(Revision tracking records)
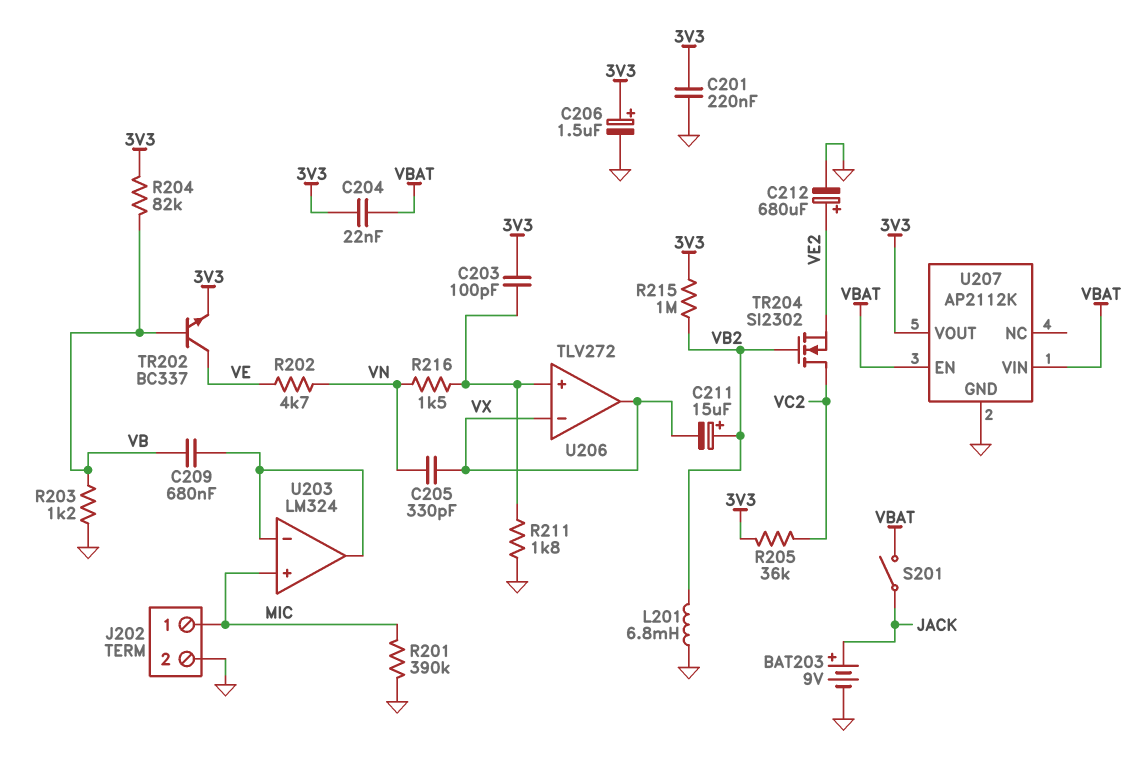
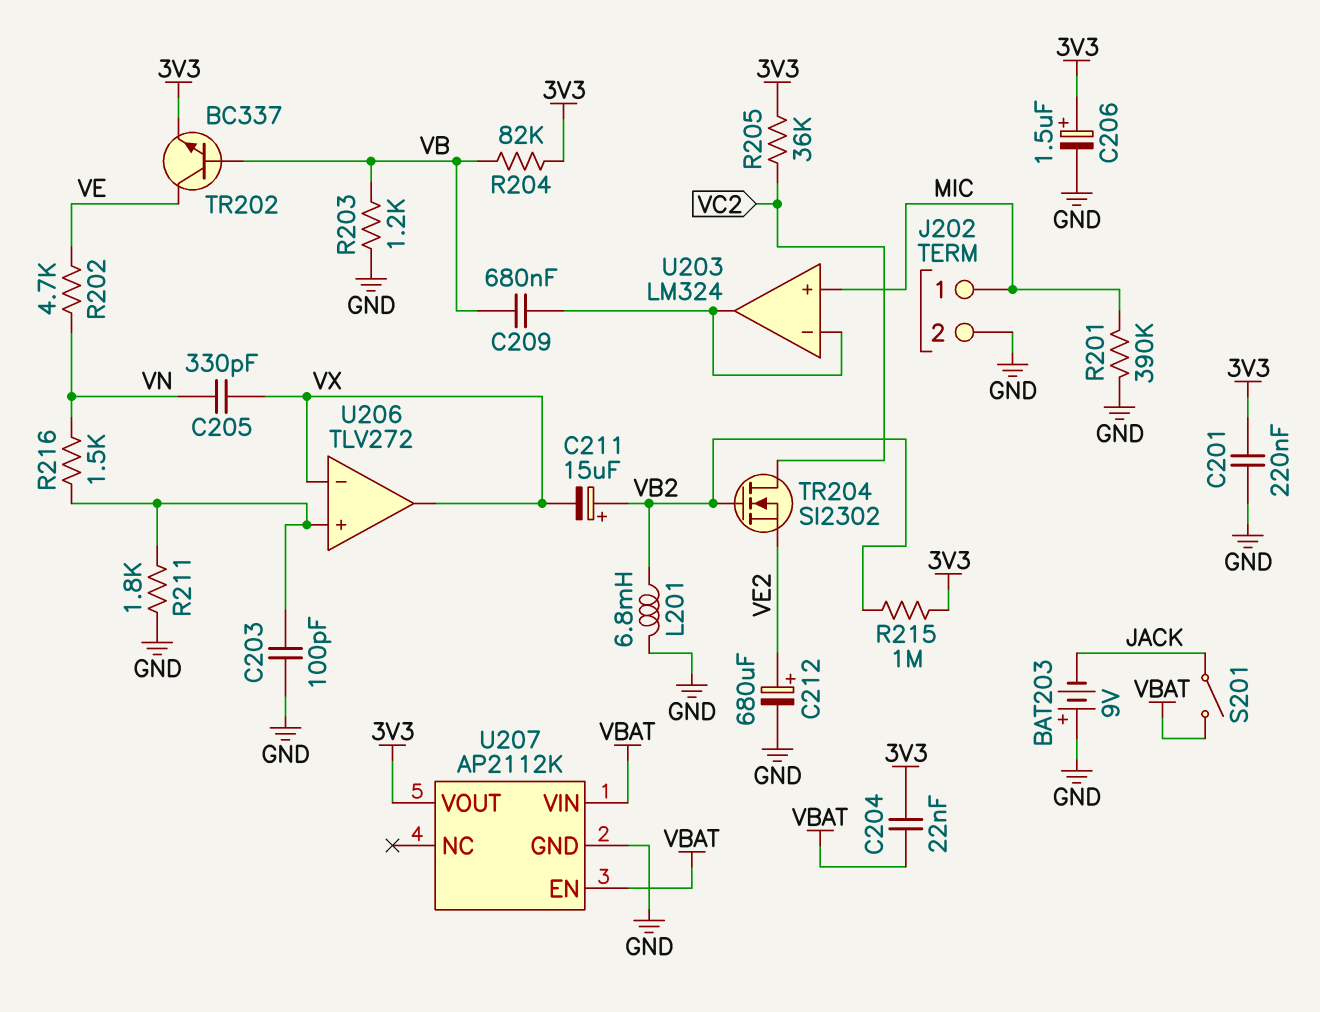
BAT203: 9V (plus JACK, minus GND) -> 9V (plus GND, minus JACK)
C203: 100pF (3V3, U206/in+) -> 100pF (GND, U206/in+)

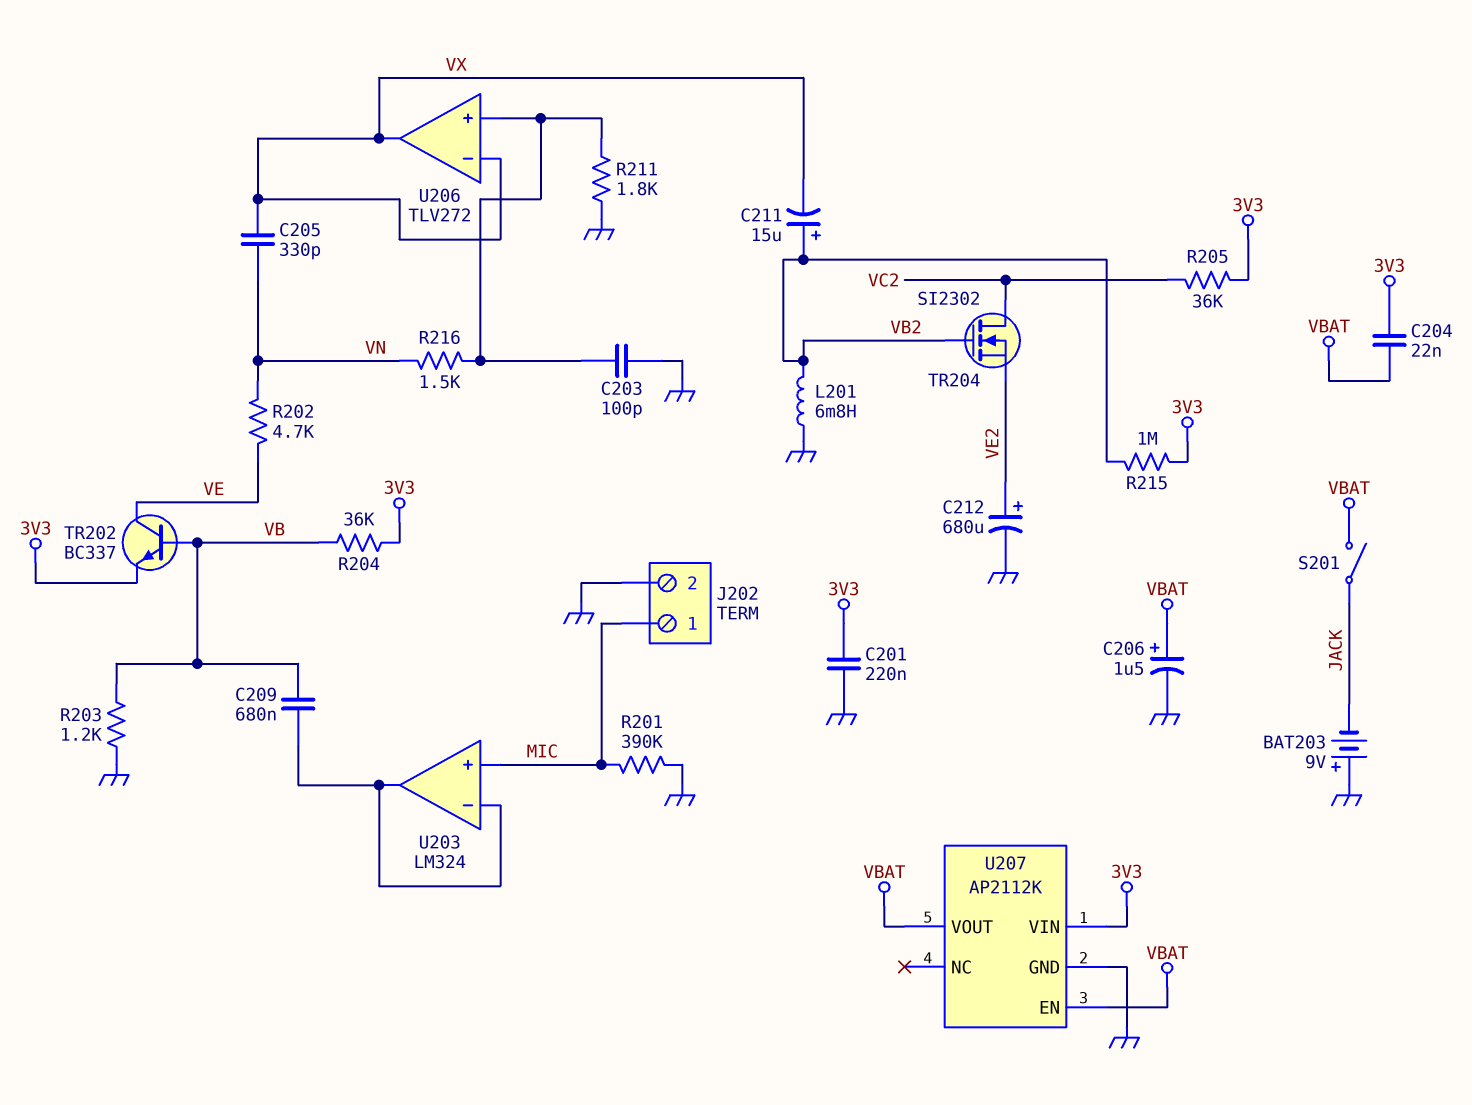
C206: 1.5uF (plus 3V3, minus GND) -> 1.5uF (plus VBAT, minus GND)
R204: 82k (3V3, VB) -> 36k (3V3, VB)
U207 pin VIN: VBAT -> 3V3
U207 pin VOUT: 3V3 -> VBAT

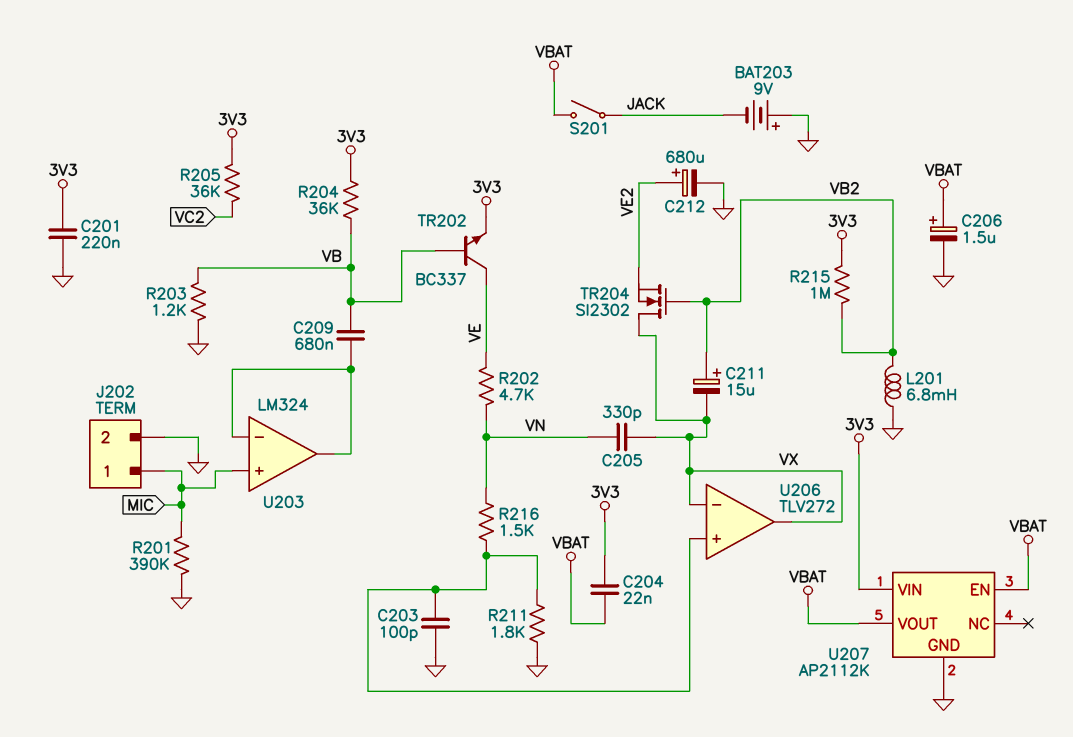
TR204: NMOS SI2302 (G VB2, D VC2, S VE2) -> NMOS SI2302 (G VB2, D VX, S VE2)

Instructions to follow
Could each line of the data be written out exactly, with no pictures included?

Answer box
BAT203: 9V (plus JACK, minus GND) -> 9V (plus GND, minus JACK)
C203: 100pF (3V3, U206/in+) -> 100pF (GND, U206/in+)

C206: 1.5uF (plus 3V3, minus GND) -> 1.5uF (plus VBAT, minus GND)
R204: 82k (3V3, VB) -> 36k (3V3, VB)
U207 pin VIN: VBAT -> 3V3
U207 pin VOUT: 3V3 -> VBAT

TR204: NMOS SI2302 (G VB2, D VC2, S VE2) -> NMOS SI2302 (G VB2, D VX, S VE2)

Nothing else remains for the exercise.